[[ GIVEN DATA open ]]

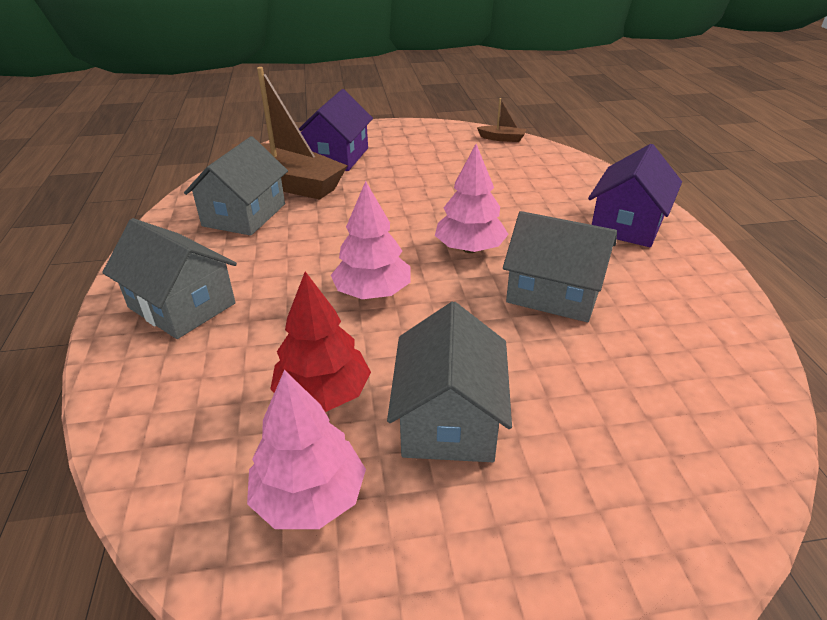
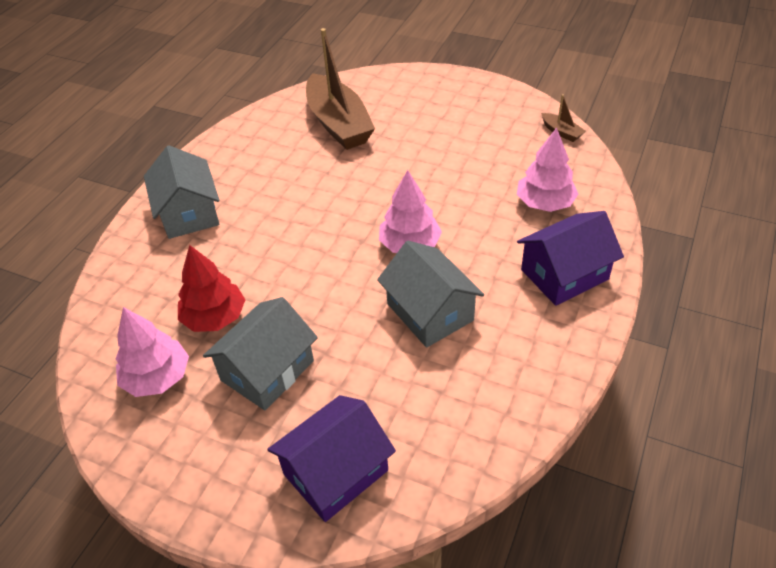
camera: 35 degrees right, 10 degrees up
(244, 215) = (283, 145): grey house -> none
(336, 157) = (398, 106): purple house -> purple house (335, 472)
(373, 293) = (307, 254): pink tree -> pink tree (545, 203)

[[ GIVEN DATA closed ]]

# TASK TO CARRY OUT
Could you repeat the listing above exactly, omitting its pictures?

# EXERCISE RESULT
camera: 35 degrees right, 10 degrees up
(244, 215) = (283, 145): grey house -> none
(336, 157) = (398, 106): purple house -> purple house (335, 472)
(373, 293) = (307, 254): pink tree -> pink tree (545, 203)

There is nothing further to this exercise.